# [THE TASK]
The expected answer is a copy of every line in the listing that has the word "none".

# [TASK INPUTS]
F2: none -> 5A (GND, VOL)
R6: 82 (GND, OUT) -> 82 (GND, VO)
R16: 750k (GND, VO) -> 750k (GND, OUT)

...

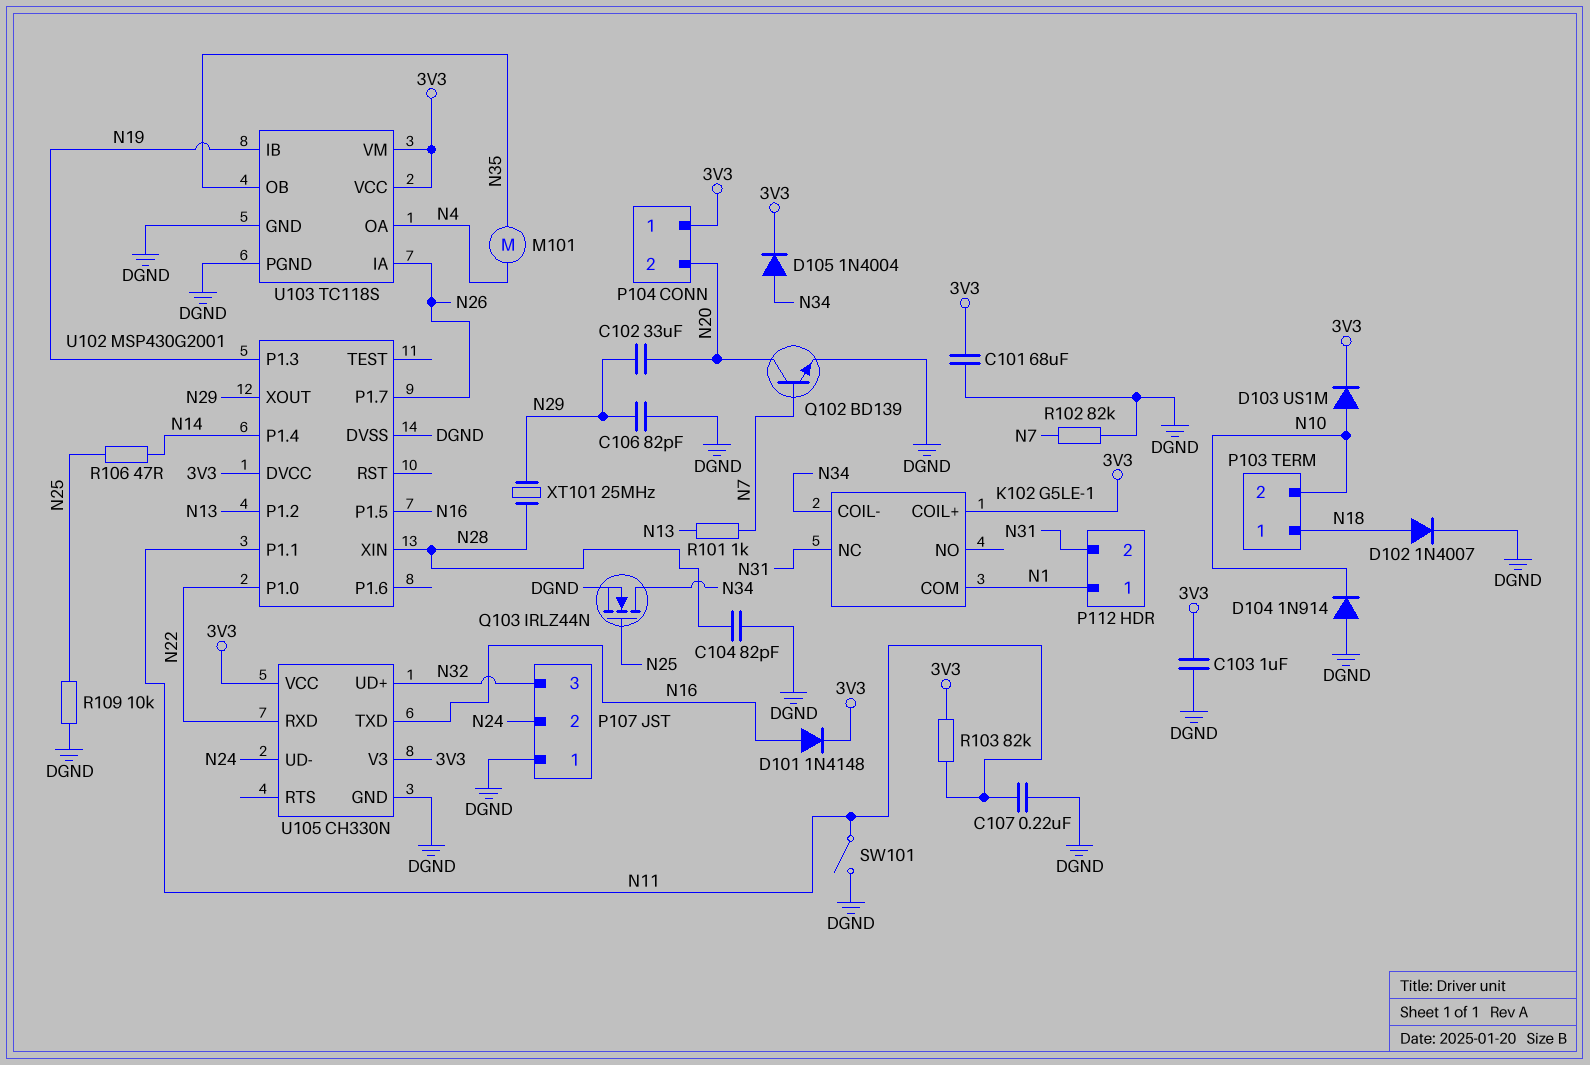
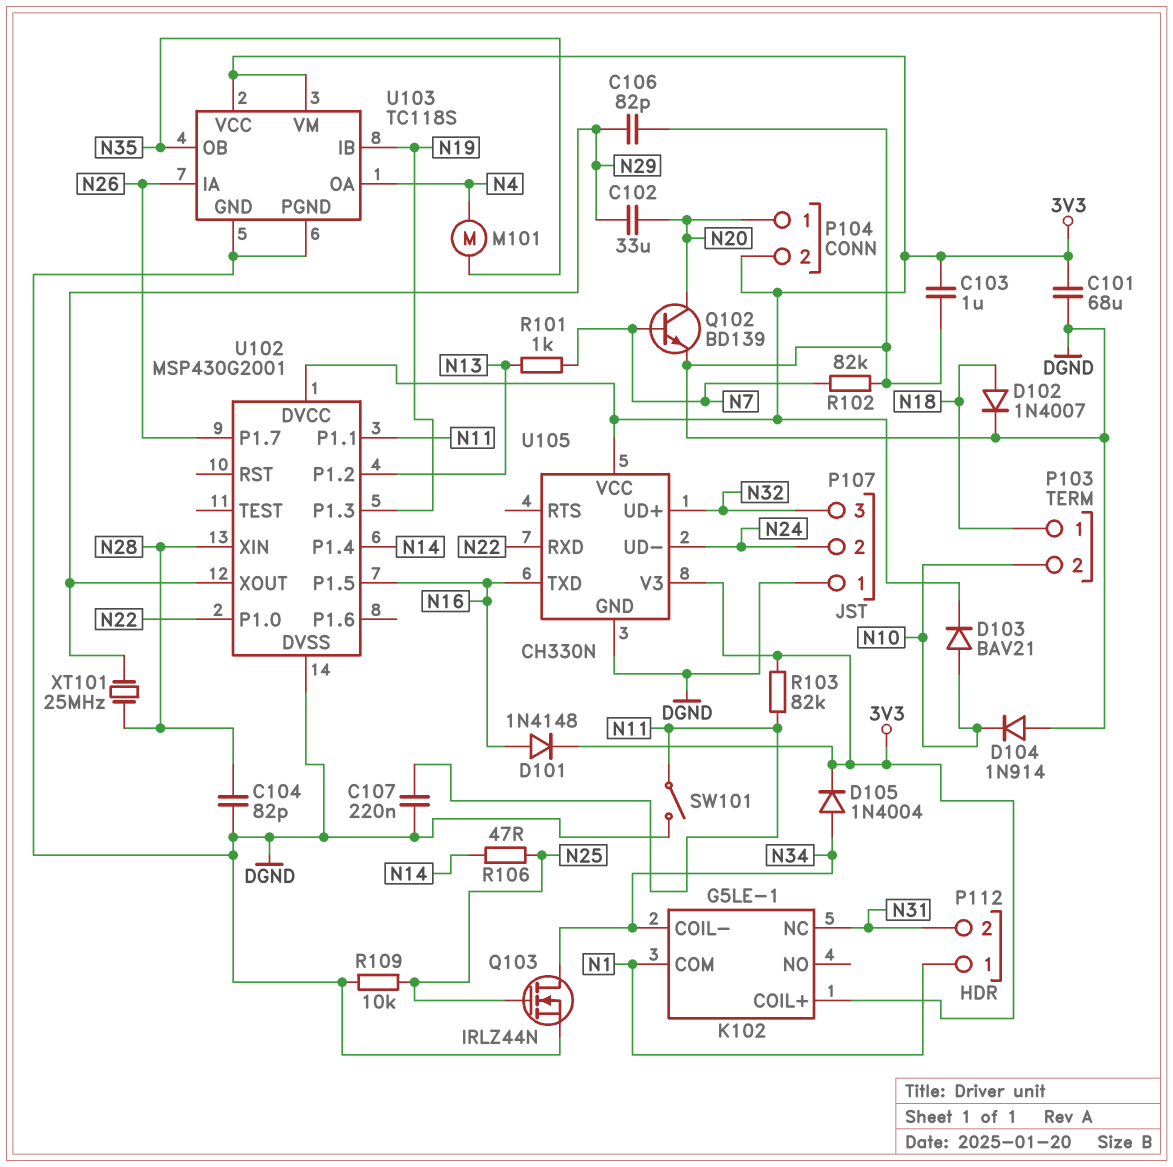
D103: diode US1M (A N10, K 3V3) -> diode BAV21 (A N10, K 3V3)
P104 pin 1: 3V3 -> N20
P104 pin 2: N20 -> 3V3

---

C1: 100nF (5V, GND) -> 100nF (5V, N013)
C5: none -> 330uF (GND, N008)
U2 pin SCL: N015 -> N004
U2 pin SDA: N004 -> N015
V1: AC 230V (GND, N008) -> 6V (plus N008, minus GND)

# [ANSWER]
F2: none -> 5A (GND, VOL)
C5: none -> 330uF (GND, N008)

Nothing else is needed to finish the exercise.